[Version comparison data]
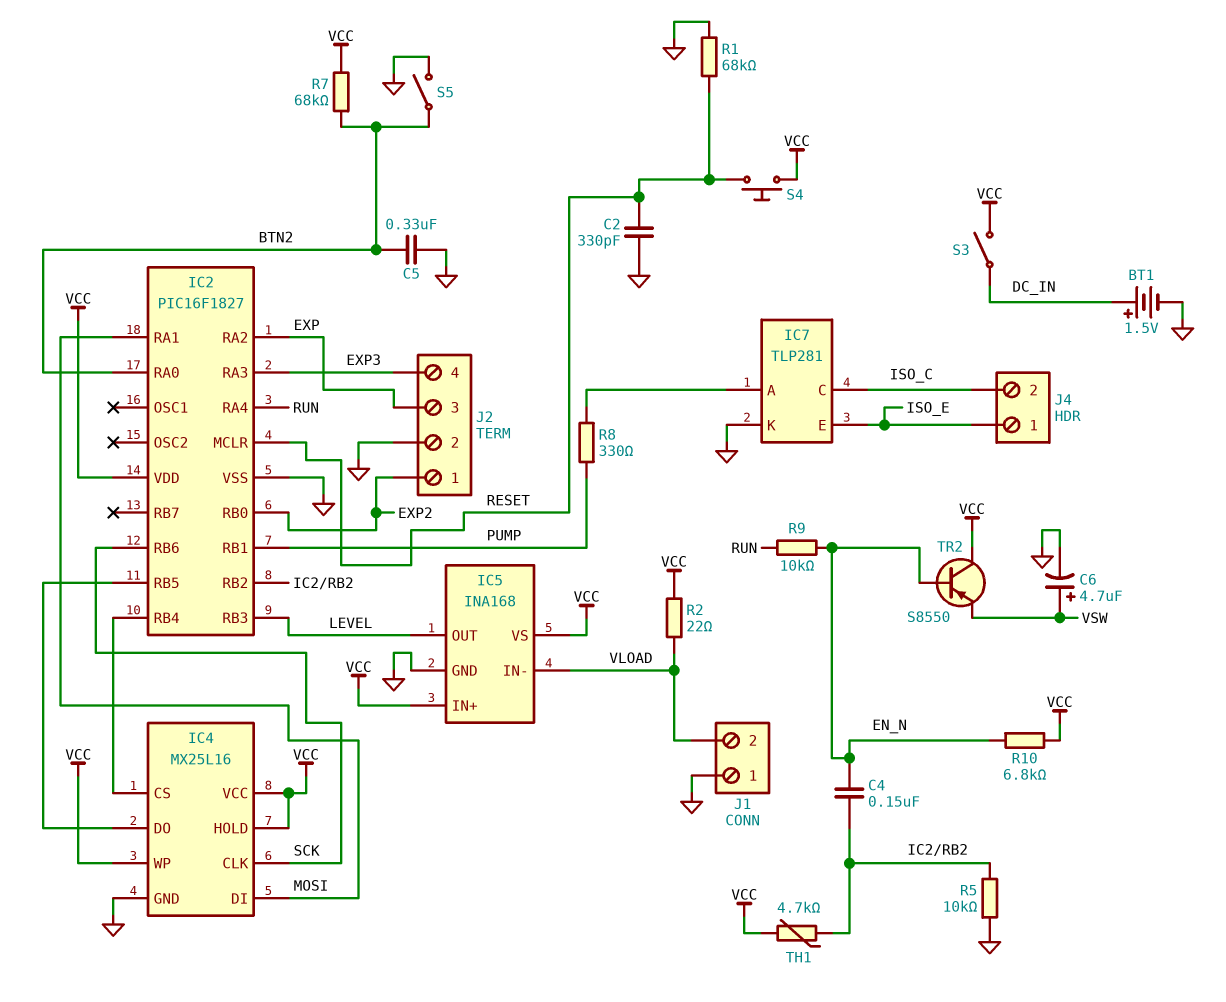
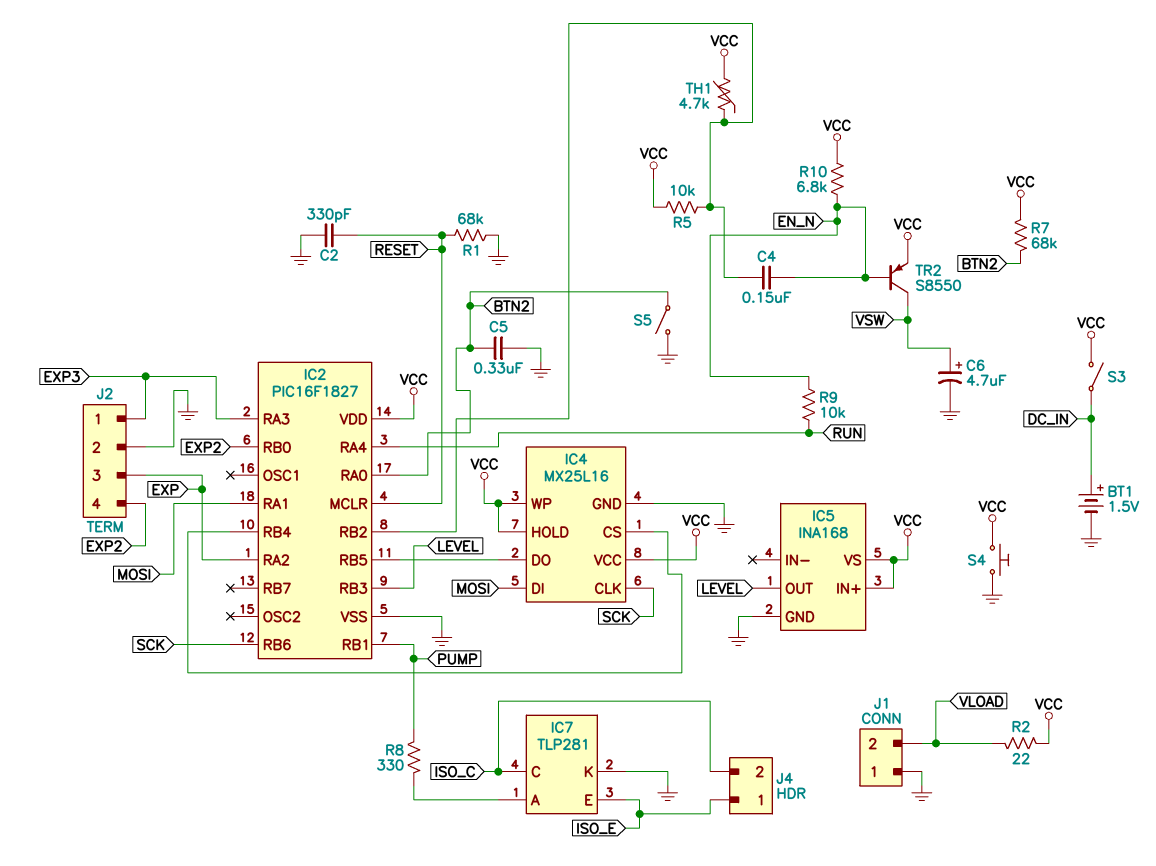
IC5 pin IN-: VLOAD -> none
J2 pin 1: EXP2 -> EXP3
J2 pin 4: EXP3 -> EXP2
R5: 10k (GND, IC2/RB2) -> 10k (IC2/RB2, VCC)
S4: button (RESET, VCC) -> button (GND, VCC)
TR2: PNP S8550 (B EN_N, C VCC, E VSW) -> PNP S8550 (B EN_N, C VSW, E VCC)

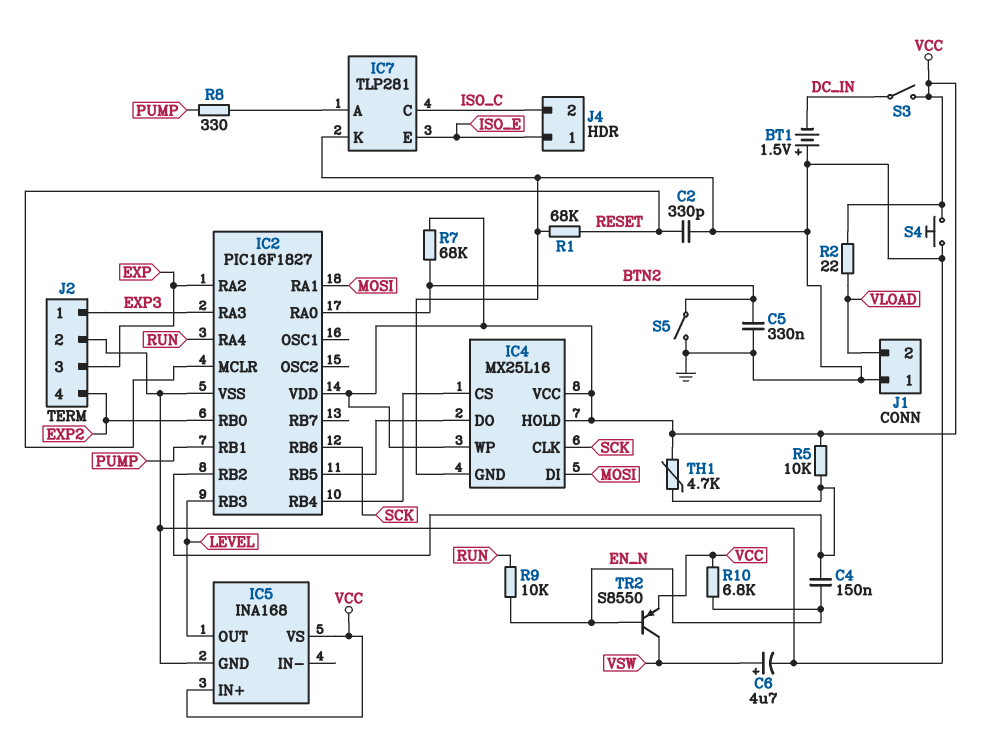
BT1: 1.5V (plus DC_IN, minus GND) -> 1.5V (plus GND, minus DC_IN)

_TRY IT_: Give back exactly the lines from the one containing "R5: 10k (GND, IC2/RB2) -> 10k (IC2/RB2, VCC)" through the last line above, both included, and none of the pictures.

_EXERCISE ANSWER_:
R5: 10k (GND, IC2/RB2) -> 10k (IC2/RB2, VCC)
S4: button (RESET, VCC) -> button (GND, VCC)
TR2: PNP S8550 (B EN_N, C VCC, E VSW) -> PNP S8550 (B EN_N, C VSW, E VCC)

BT1: 1.5V (plus DC_IN, minus GND) -> 1.5V (plus GND, minus DC_IN)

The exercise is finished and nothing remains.